◆ What is being asked ◆
In the listing below, locate the line containing "(197, 506) = (131, 178): none" and the line containing "(273, 253) = (277, 338): green apple -> none". Output both of them and every line between, exactly as written, and nothing more.

++++ Source records ++++

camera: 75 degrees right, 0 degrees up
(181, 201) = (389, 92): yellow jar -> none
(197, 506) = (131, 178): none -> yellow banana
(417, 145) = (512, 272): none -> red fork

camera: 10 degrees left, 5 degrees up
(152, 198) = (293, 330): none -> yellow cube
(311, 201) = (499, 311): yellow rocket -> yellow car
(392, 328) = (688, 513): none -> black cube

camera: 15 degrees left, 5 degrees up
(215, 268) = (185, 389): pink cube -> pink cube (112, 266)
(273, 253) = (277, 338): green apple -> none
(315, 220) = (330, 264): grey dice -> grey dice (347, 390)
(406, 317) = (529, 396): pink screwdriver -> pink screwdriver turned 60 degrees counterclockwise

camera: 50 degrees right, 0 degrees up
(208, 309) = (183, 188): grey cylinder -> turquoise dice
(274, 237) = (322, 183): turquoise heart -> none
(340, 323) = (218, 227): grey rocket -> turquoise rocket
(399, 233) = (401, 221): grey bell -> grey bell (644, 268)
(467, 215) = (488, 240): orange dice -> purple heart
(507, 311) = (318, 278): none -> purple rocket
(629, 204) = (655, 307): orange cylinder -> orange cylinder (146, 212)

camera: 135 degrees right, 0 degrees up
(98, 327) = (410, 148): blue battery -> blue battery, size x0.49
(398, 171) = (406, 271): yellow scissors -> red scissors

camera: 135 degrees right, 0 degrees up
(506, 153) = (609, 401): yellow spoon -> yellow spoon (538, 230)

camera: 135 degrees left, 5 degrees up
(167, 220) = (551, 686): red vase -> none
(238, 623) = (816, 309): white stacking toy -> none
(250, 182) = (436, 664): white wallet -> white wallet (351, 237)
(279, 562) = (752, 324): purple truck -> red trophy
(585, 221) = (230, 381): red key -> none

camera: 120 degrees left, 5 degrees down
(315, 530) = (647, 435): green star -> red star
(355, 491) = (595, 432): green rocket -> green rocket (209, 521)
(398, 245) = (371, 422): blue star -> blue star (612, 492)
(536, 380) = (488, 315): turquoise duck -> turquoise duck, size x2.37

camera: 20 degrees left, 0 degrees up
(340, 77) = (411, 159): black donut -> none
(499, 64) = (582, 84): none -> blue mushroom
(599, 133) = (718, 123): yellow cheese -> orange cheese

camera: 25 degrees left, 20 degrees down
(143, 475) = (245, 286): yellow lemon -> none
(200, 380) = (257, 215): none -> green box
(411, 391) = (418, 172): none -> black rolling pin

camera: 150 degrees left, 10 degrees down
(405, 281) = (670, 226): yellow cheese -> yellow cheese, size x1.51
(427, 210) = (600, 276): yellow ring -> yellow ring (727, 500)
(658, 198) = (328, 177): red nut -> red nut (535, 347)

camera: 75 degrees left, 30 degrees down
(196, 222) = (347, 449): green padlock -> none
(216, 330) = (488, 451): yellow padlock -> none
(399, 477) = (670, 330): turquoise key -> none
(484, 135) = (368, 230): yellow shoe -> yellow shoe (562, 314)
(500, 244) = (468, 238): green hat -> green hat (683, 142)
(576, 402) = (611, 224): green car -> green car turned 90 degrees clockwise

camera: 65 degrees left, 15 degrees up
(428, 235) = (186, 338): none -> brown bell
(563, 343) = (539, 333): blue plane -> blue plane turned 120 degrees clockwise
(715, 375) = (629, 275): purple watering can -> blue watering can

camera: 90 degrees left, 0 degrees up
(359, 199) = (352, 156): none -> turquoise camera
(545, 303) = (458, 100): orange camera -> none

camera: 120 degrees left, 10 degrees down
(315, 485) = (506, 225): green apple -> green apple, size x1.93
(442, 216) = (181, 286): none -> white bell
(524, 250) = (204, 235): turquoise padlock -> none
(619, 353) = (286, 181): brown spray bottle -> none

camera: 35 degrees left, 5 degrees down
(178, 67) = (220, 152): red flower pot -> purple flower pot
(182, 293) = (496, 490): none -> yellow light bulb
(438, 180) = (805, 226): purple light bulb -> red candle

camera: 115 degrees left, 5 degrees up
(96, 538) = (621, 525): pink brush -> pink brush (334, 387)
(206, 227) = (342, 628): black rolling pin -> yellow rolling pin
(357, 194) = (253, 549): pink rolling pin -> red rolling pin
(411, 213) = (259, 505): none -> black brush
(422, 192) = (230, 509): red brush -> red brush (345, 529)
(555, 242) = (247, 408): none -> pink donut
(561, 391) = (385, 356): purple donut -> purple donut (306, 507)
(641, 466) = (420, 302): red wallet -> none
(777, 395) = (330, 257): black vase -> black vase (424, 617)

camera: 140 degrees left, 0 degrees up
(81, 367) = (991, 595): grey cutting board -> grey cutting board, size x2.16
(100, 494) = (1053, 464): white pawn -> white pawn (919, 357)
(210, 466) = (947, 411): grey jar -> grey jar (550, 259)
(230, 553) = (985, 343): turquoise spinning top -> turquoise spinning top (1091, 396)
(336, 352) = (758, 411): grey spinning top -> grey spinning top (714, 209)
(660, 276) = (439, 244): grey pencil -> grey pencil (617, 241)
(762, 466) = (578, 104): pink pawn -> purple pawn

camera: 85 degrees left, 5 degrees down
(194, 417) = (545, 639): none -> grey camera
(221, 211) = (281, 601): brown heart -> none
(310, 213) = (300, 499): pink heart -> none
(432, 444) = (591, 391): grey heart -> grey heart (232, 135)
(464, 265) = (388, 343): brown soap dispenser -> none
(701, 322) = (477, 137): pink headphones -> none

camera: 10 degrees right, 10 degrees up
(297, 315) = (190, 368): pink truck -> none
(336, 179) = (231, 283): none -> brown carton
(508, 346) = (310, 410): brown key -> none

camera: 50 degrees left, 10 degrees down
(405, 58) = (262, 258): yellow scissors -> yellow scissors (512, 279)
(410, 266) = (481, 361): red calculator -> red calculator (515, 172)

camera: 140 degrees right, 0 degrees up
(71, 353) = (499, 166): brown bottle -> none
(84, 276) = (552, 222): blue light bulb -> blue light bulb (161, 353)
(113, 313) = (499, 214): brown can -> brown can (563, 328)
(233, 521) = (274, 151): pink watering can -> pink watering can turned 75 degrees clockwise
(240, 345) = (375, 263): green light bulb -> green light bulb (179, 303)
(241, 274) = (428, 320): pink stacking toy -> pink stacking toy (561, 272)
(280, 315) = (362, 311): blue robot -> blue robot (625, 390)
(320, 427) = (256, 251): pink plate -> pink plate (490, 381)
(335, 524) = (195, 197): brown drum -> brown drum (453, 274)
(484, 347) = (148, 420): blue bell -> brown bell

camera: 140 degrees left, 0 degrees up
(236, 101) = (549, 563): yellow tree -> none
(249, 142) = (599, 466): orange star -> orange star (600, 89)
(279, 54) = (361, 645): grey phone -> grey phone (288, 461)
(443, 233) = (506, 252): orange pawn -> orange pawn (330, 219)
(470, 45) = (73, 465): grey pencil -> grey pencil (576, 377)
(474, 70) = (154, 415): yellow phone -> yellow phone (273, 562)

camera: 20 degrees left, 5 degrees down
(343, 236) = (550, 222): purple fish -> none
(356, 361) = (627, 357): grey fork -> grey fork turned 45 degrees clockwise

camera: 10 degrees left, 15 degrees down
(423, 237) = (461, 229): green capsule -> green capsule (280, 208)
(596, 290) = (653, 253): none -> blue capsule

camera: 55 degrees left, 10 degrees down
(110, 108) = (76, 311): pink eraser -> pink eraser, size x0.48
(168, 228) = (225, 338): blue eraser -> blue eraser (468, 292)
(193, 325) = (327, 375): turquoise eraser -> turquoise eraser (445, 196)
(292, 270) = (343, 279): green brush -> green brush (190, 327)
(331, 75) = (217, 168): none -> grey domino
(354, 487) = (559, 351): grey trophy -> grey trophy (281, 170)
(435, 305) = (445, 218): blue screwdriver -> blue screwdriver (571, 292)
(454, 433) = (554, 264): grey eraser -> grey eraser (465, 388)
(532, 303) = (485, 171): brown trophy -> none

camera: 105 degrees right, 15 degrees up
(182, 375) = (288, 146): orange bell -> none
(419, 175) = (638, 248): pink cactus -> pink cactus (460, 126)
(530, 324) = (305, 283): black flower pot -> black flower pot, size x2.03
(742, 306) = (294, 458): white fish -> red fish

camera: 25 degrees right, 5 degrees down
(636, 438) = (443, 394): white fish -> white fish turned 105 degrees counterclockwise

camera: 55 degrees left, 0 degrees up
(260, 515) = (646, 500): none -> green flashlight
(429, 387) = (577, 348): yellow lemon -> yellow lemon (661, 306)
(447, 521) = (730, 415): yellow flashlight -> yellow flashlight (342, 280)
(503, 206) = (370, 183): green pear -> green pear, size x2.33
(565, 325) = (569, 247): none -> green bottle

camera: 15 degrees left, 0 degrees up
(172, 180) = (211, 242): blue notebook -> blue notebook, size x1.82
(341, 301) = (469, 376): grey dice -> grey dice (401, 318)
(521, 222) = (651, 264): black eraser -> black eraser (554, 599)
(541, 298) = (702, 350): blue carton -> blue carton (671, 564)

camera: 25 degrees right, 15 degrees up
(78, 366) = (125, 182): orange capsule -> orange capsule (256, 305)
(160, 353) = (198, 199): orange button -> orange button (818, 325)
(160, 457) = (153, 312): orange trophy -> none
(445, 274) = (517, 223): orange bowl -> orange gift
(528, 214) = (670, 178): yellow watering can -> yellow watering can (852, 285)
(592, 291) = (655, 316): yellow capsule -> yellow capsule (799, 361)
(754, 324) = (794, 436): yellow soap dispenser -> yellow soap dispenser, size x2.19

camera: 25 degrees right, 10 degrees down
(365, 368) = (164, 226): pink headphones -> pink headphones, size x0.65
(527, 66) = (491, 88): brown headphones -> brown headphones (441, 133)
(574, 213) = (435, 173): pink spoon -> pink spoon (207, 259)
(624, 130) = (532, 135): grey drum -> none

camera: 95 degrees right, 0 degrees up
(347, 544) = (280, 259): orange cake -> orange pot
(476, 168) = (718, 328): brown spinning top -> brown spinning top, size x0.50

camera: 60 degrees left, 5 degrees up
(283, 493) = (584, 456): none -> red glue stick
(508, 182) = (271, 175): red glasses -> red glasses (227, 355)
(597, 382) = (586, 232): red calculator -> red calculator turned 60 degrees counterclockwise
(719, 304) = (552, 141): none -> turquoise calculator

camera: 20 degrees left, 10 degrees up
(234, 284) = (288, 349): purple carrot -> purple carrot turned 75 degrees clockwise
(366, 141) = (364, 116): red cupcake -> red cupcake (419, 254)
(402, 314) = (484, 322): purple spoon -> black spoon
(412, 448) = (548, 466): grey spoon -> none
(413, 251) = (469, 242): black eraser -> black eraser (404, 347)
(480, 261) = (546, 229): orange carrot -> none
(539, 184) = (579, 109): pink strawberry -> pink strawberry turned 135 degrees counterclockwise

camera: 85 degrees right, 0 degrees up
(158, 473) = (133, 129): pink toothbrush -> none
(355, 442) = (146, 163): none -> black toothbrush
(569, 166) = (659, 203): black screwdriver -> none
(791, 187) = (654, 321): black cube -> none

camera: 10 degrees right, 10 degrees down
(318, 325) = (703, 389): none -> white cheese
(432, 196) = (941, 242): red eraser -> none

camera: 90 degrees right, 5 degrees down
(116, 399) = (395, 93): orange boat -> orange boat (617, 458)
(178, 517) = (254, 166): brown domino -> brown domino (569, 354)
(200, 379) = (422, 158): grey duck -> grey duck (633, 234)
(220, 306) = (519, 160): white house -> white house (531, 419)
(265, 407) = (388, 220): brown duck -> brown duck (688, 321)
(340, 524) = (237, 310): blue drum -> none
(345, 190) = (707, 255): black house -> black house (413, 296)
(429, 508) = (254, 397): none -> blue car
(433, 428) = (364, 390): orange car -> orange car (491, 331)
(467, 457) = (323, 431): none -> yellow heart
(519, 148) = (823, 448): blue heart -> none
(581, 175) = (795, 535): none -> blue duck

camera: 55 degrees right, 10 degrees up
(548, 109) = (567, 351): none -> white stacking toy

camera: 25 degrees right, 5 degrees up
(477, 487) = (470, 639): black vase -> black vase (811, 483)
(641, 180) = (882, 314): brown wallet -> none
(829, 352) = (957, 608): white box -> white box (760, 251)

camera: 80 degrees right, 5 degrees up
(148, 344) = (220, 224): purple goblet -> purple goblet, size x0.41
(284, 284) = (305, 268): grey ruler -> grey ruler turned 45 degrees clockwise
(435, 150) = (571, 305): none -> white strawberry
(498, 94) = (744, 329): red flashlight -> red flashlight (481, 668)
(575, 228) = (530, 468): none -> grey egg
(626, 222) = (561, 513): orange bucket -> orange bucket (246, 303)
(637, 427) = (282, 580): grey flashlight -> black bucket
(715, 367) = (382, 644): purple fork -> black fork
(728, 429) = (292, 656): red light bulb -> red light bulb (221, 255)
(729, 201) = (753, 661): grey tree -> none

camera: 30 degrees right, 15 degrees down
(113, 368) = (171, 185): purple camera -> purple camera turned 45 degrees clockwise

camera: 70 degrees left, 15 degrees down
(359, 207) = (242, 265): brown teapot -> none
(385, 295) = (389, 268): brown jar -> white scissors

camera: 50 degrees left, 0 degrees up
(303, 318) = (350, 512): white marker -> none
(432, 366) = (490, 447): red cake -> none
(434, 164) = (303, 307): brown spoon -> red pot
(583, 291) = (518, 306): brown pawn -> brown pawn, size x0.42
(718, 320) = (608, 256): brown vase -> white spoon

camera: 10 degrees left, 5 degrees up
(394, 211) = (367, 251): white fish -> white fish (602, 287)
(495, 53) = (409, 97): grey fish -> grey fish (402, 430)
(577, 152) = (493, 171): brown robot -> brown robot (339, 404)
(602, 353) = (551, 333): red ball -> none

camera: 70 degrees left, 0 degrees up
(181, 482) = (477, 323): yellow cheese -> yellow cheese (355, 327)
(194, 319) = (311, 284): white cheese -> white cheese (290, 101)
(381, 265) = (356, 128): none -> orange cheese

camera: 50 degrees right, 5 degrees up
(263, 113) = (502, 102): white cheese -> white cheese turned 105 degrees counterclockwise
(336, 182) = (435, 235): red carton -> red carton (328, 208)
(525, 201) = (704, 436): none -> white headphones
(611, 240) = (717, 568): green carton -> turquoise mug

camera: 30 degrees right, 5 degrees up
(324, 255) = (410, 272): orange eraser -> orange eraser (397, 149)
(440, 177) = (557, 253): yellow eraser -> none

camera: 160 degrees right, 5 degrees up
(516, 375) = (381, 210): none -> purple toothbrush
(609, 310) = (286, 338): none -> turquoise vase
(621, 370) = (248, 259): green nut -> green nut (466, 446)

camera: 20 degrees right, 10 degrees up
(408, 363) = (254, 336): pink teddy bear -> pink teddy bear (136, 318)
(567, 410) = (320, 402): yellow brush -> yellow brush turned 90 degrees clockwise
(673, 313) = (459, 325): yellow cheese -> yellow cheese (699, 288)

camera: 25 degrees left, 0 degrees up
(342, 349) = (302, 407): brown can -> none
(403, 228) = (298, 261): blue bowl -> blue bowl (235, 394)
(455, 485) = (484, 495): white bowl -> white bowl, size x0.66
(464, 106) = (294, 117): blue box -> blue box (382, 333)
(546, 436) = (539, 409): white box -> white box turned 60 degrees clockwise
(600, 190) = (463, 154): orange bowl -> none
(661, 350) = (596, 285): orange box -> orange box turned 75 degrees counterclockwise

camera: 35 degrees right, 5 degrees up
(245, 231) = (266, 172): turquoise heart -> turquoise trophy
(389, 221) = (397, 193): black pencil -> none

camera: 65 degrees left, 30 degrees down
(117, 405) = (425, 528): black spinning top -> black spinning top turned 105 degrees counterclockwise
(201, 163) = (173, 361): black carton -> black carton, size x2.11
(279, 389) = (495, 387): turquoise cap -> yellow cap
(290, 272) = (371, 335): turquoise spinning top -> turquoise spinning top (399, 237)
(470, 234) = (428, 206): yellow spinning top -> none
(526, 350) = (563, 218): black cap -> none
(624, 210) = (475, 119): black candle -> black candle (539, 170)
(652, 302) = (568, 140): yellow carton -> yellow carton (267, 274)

++++

◆ Solution to this task ◆
(197, 506) = (131, 178): none -> yellow banana
(417, 145) = (512, 272): none -> red fork

camera: 10 degrees left, 5 degrees up
(152, 198) = (293, 330): none -> yellow cube
(311, 201) = (499, 311): yellow rocket -> yellow car
(392, 328) = (688, 513): none -> black cube

camera: 15 degrees left, 5 degrees up
(215, 268) = (185, 389): pink cube -> pink cube (112, 266)
(273, 253) = (277, 338): green apple -> none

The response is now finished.